- **What the task asks**
Each line below with the word "gris" needs to be copied.

───

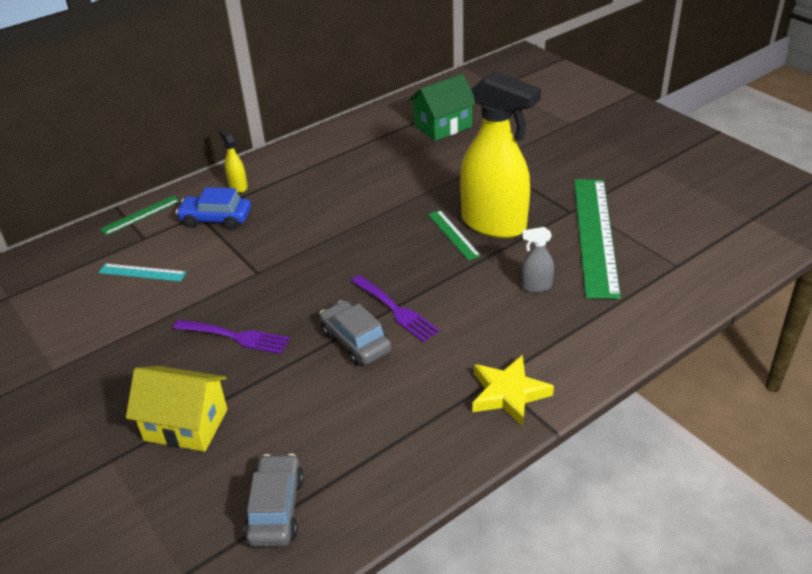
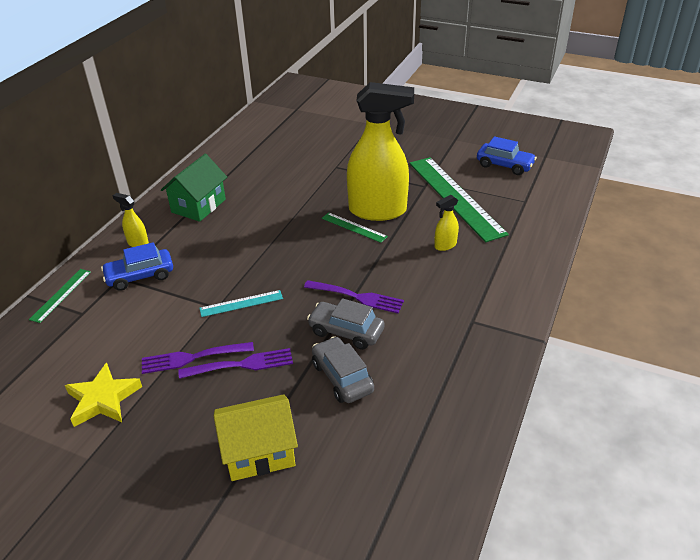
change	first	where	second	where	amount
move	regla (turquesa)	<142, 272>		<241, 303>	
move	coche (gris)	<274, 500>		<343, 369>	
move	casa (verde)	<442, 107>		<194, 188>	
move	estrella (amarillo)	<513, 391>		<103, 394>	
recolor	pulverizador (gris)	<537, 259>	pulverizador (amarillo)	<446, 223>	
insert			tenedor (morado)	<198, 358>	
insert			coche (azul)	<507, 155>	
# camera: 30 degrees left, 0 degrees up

───

- **Reply**
move	coche (gris)	<274, 500>		<343, 369>	
recolor	pulverizador (gris)	<537, 259>	pulverizador (amarillo)	<446, 223>	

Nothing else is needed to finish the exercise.